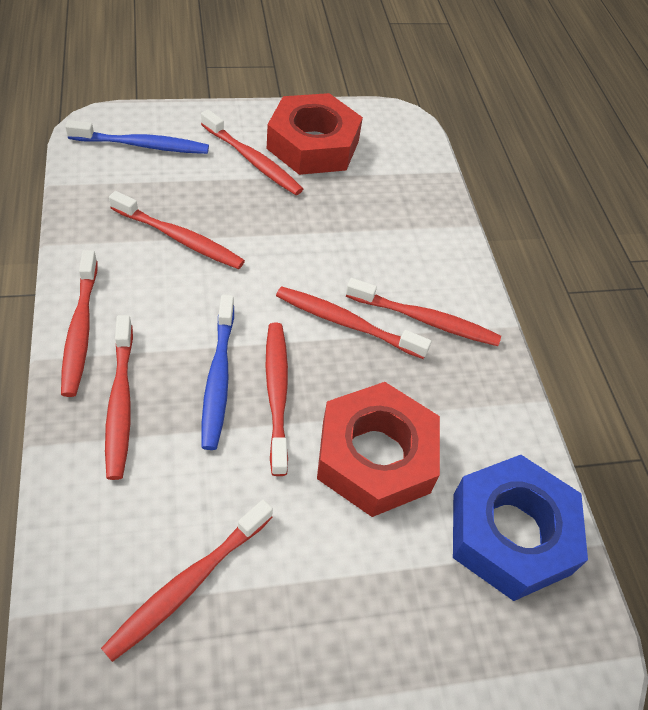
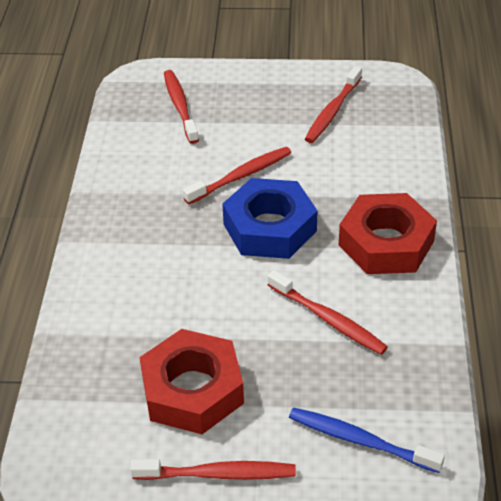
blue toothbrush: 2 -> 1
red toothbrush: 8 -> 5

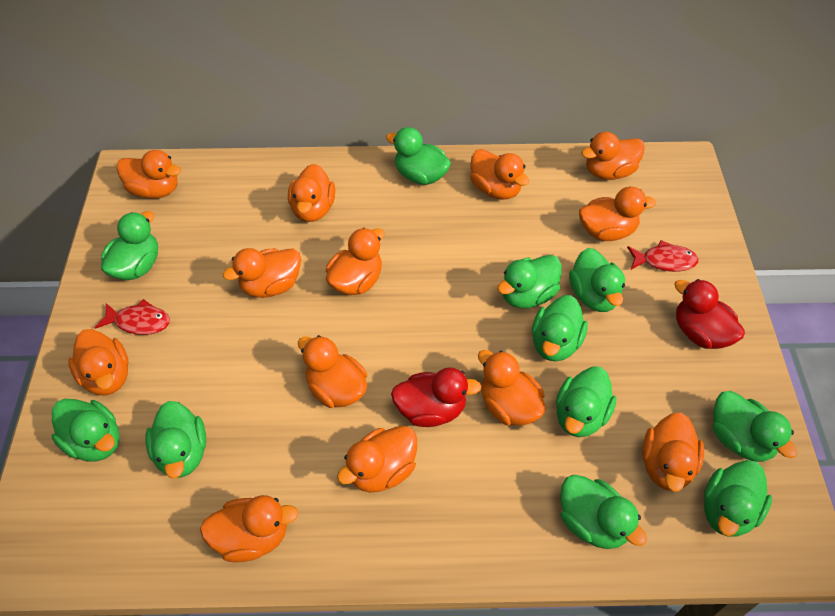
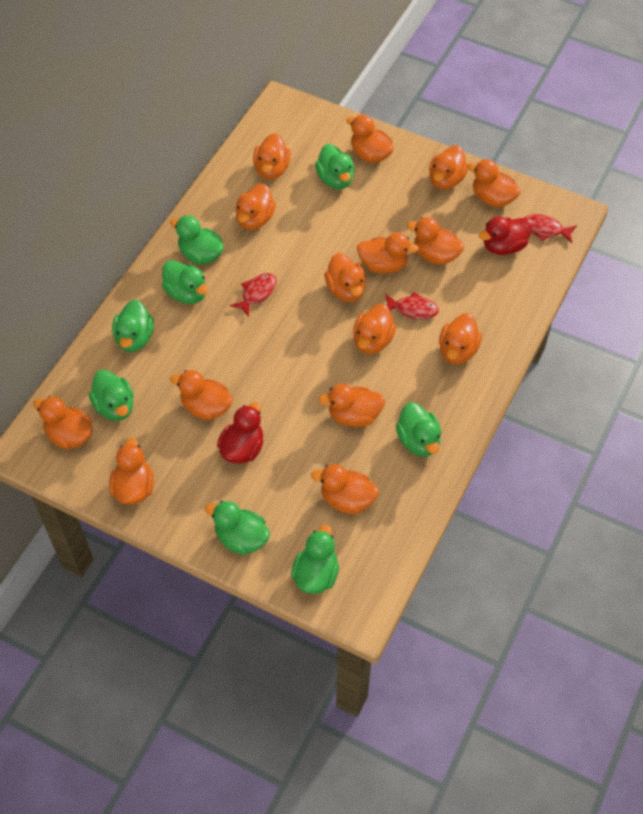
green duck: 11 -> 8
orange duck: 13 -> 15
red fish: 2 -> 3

-----

Task brief
Output nothing but the records, word for word, and none of their pictures.

Response to the exercise
blue toothbrush: 2 -> 1
red toothbrush: 8 -> 5

green duck: 11 -> 8
orange duck: 13 -> 15
red fish: 2 -> 3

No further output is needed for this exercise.